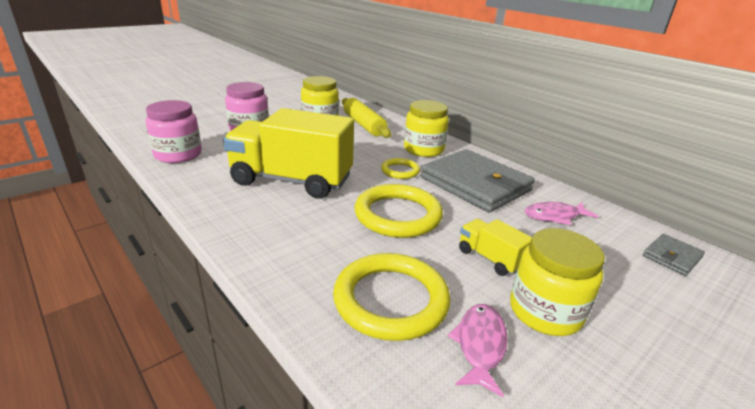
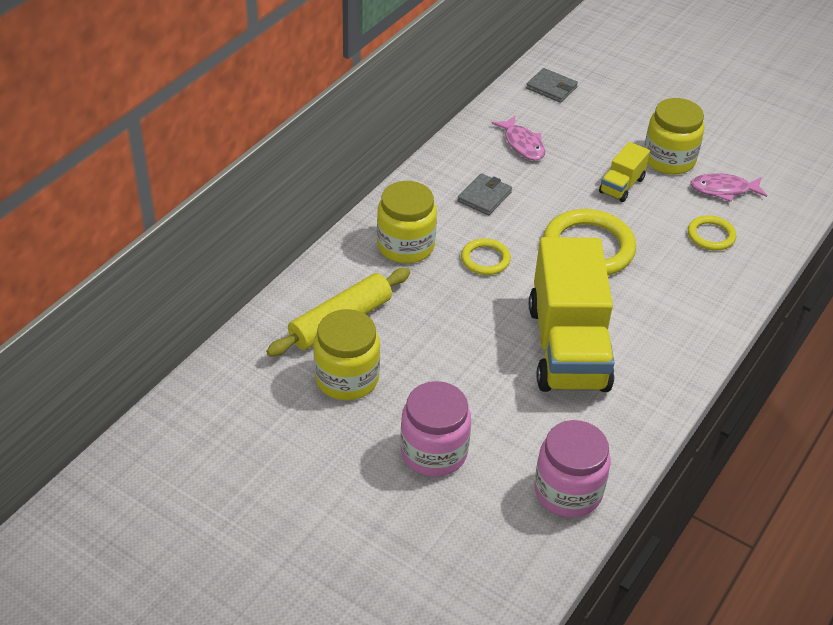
camera: 105 degrees left, 15 degrees up
(391, 300) = (711, 235): yellow ring -> yellow ring, size x0.53
(475, 184) = (484, 197): grey wallet -> grey wallet, size x0.44

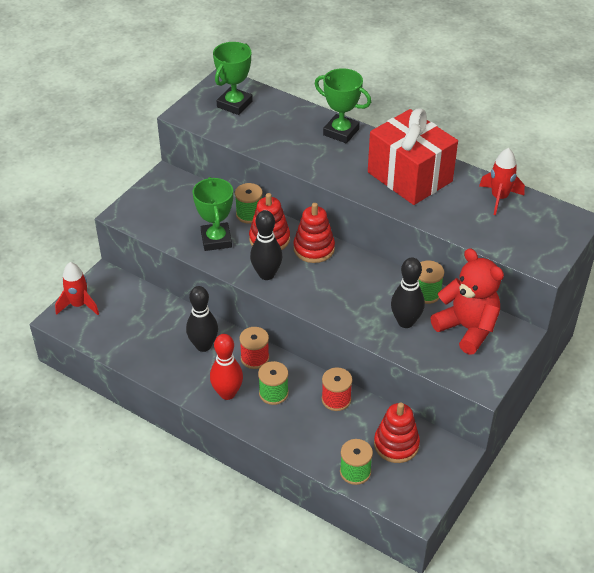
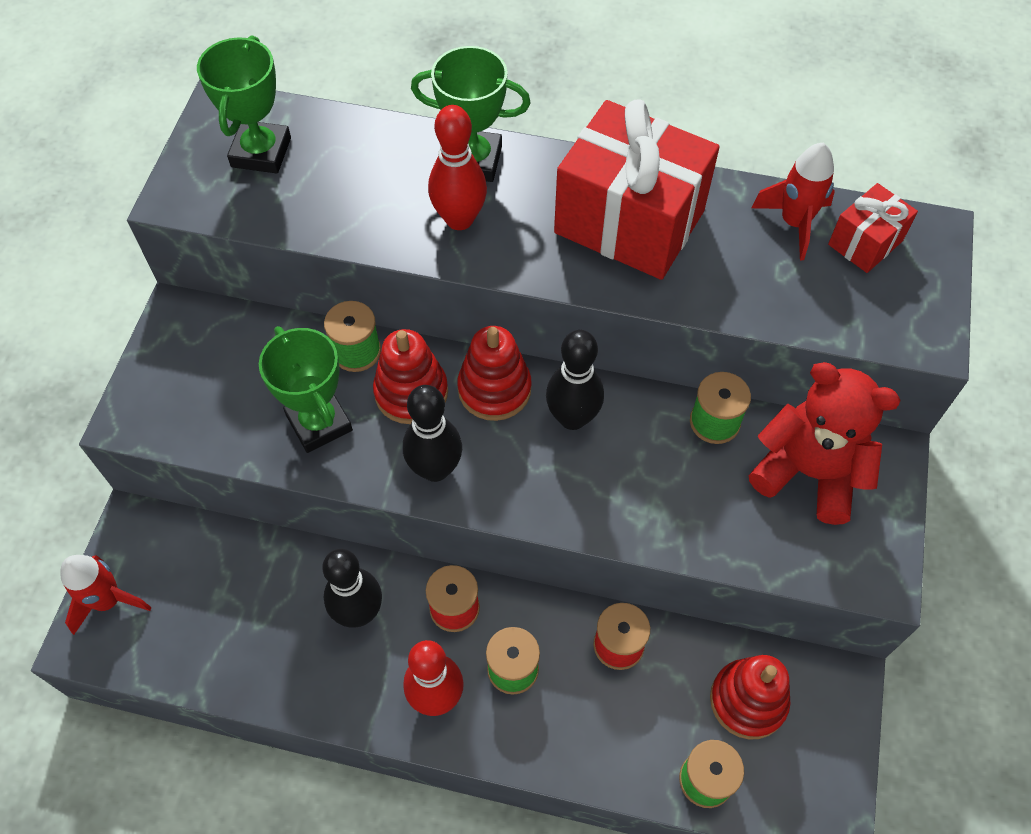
camera: 20 degrees left, 15 degrees up
(321, 155) = (459, 219): none -> red bowling pin
(405, 322) = (706, 492): black bowling pin -> black bowling pin (572, 418)
(534, 216) = (865, 243): none -> red gift

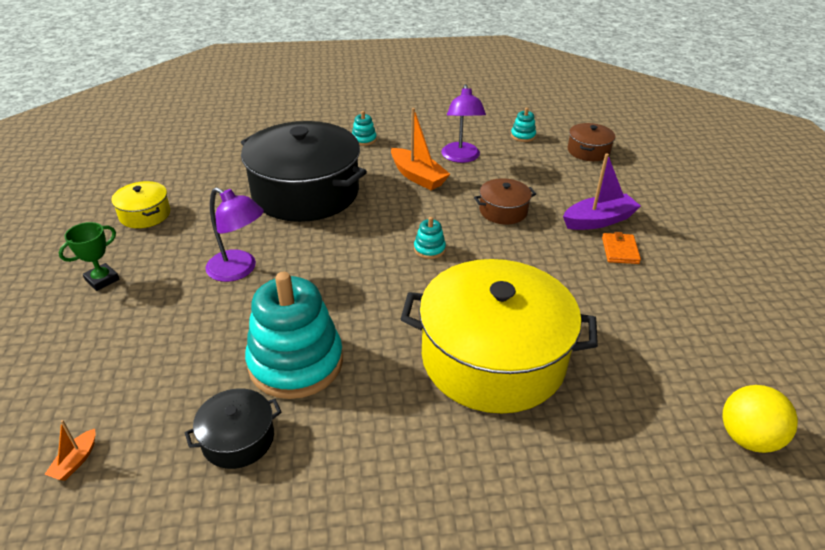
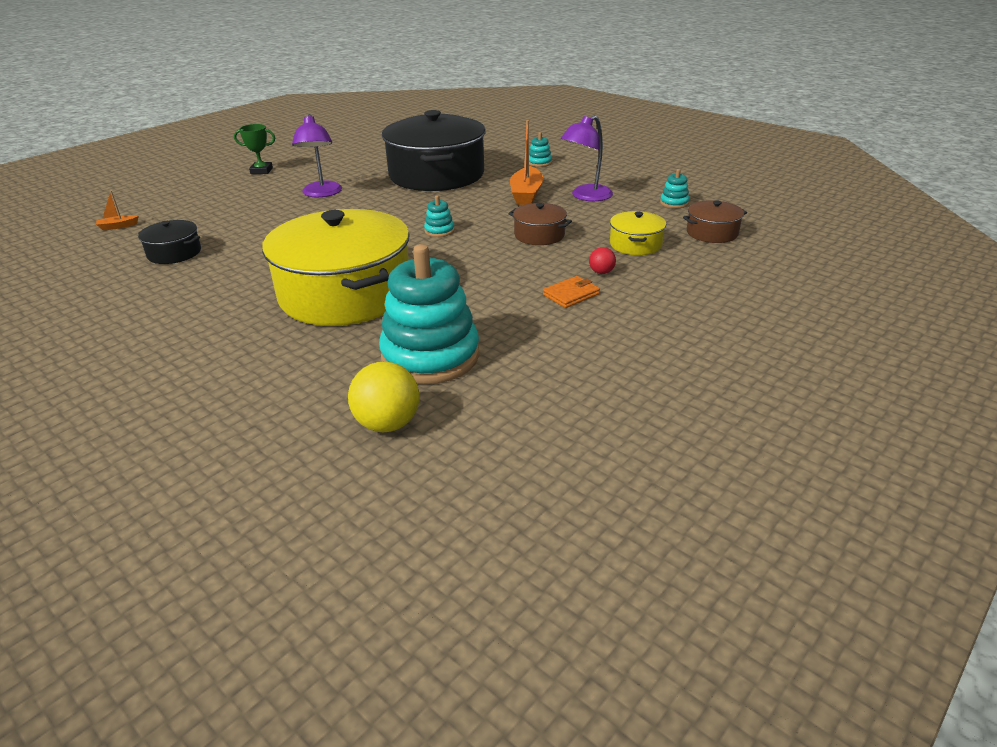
camera: 50 degrees right, 5 degrees down
(145, 214) = (336, 153): yellow pot -> yellow pot (635, 244)
(296, 363) = (257, 241): turquoise stacking toy -> turquoise stacking toy (430, 356)
(598, 220) = (601, 272): purple boat -> red ball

◇ ◇ ◇

**Task**
Transcribe the whole of the data exactly, minus any pictures.

**Answer for this exercise**
camera: 105 degrees left, 15 degrees up
(391, 300) = (711, 235): yellow ring -> yellow ring, size x0.53
(475, 184) = (484, 197): grey wallet -> grey wallet, size x0.44

camera: 20 degrees left, 15 degrees up
(321, 155) = (459, 219): none -> red bowling pin
(405, 322) = (706, 492): black bowling pin -> black bowling pin (572, 418)
(534, 216) = (865, 243): none -> red gift

camera: 50 degrees right, 5 degrees down
(145, 214) = (336, 153): yellow pot -> yellow pot (635, 244)
(296, 363) = (257, 241): turquoise stacking toy -> turquoise stacking toy (430, 356)
(598, 220) = (601, 272): purple boat -> red ball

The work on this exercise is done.